PROBLEM DETAILS: In the listing below, find each line containing "shifted" and report it.

--- THE DATA Enclosed Below ---

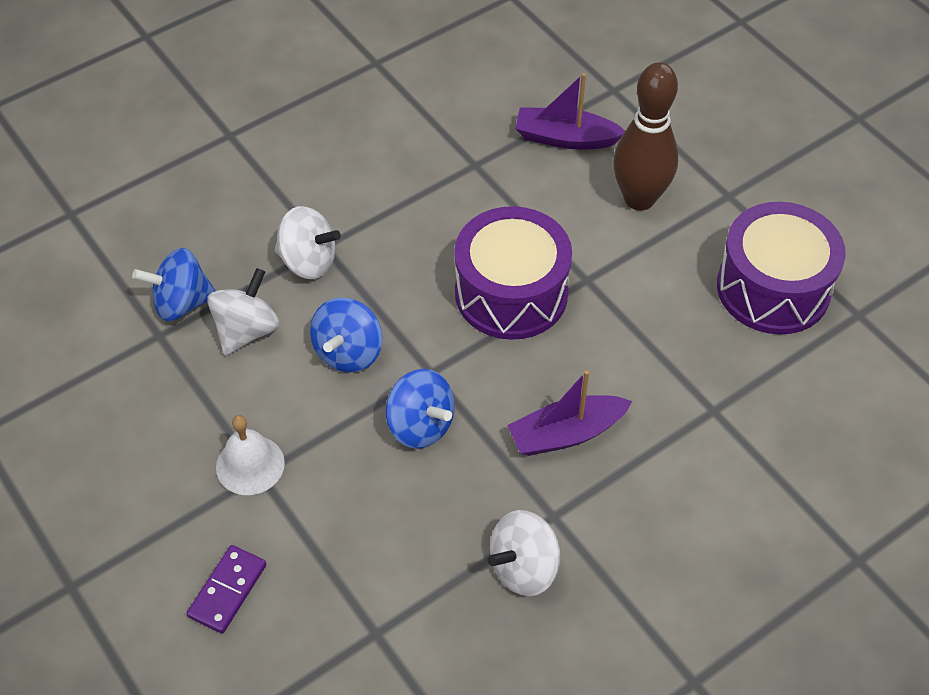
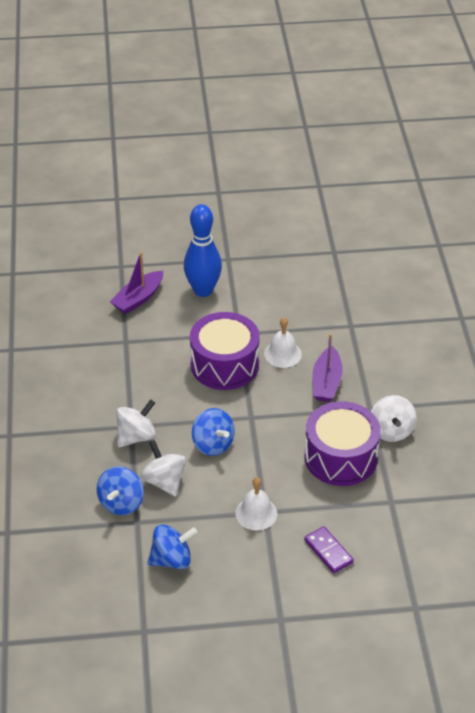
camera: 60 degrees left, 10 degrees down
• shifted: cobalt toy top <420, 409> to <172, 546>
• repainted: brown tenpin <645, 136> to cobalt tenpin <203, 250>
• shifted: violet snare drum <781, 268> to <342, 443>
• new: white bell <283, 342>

--- End of Enclosed THE DATA ---

ANSWER TO THIS PROBLEM:
• shifted: cobalt toy top <420, 409> to <172, 546>
• shifted: violet snare drum <781, 268> to <342, 443>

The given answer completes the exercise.